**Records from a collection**
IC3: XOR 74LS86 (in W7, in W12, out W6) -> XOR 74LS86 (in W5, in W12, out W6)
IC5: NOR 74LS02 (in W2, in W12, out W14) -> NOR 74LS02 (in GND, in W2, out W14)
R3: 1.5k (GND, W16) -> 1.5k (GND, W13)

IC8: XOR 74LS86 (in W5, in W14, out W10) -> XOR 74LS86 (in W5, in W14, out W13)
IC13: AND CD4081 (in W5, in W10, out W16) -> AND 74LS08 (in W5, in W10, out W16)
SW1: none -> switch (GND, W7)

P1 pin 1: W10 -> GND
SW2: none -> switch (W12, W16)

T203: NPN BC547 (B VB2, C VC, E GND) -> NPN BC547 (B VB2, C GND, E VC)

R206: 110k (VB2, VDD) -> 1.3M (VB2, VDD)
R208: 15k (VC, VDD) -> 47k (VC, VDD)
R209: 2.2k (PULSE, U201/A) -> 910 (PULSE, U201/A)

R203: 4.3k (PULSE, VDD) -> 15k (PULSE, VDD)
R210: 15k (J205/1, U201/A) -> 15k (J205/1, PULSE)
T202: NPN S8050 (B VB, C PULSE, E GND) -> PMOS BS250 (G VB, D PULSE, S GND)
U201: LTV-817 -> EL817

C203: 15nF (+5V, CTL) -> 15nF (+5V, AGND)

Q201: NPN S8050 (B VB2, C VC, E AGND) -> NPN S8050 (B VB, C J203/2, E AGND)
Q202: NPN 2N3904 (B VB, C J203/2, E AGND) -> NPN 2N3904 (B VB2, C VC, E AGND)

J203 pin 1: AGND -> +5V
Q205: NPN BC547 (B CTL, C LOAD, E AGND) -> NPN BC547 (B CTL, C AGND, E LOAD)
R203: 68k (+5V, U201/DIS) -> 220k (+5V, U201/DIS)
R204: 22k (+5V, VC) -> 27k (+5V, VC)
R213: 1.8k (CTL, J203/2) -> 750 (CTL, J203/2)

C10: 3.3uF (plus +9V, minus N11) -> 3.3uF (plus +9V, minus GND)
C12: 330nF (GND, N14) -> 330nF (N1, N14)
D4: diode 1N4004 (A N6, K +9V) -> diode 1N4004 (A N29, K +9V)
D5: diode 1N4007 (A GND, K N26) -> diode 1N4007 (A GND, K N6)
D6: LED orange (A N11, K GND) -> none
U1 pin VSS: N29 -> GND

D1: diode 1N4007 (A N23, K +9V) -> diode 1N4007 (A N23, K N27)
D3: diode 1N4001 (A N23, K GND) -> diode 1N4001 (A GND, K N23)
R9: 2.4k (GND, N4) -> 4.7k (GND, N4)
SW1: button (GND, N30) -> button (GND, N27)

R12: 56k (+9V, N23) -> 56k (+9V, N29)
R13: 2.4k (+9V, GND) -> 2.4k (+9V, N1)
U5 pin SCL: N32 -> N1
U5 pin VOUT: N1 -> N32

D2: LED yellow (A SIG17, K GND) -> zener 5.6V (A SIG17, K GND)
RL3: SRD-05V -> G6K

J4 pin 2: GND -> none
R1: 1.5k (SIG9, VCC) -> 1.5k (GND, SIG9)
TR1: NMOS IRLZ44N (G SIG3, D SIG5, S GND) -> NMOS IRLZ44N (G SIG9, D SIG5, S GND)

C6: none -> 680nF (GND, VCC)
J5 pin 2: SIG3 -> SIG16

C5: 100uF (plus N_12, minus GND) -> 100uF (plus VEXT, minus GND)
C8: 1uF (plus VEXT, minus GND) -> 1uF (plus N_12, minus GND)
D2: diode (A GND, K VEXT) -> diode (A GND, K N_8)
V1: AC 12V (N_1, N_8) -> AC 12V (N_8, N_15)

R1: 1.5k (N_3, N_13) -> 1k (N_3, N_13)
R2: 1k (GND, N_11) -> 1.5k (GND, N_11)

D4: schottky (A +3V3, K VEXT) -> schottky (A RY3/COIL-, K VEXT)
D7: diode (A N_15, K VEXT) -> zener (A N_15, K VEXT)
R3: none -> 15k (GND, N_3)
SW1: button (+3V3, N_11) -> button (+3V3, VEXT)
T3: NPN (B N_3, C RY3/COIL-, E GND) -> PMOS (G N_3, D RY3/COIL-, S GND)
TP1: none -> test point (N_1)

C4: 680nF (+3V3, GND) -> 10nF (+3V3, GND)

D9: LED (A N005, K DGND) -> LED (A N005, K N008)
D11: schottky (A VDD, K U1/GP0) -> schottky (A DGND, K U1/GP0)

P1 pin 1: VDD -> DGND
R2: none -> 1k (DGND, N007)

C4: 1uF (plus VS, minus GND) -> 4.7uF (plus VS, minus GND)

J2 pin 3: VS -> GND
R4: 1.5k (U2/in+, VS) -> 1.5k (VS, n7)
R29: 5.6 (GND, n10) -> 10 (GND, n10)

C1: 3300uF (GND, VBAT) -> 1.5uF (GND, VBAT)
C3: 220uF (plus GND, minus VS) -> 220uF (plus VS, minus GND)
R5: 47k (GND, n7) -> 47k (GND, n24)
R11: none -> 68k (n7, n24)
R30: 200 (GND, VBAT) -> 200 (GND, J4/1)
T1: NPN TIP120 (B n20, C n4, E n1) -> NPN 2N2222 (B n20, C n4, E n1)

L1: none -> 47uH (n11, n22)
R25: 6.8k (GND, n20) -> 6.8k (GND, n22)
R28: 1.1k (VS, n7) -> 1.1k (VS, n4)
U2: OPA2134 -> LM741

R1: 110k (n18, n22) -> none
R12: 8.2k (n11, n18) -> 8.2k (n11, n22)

**TASK TO CARRY OUT**
What you write must be the entries restated word for word, from the opening line through the one holding "IC8: XOR 74LS86", with nothing else.

**EXERCISE SOLUTION**
IC3: XOR 74LS86 (in W7, in W12, out W6) -> XOR 74LS86 (in W5, in W12, out W6)
IC5: NOR 74LS02 (in W2, in W12, out W14) -> NOR 74LS02 (in GND, in W2, out W14)
R3: 1.5k (GND, W16) -> 1.5k (GND, W13)

IC8: XOR 74LS86 (in W5, in W14, out W10) -> XOR 74LS86 (in W5, in W14, out W13)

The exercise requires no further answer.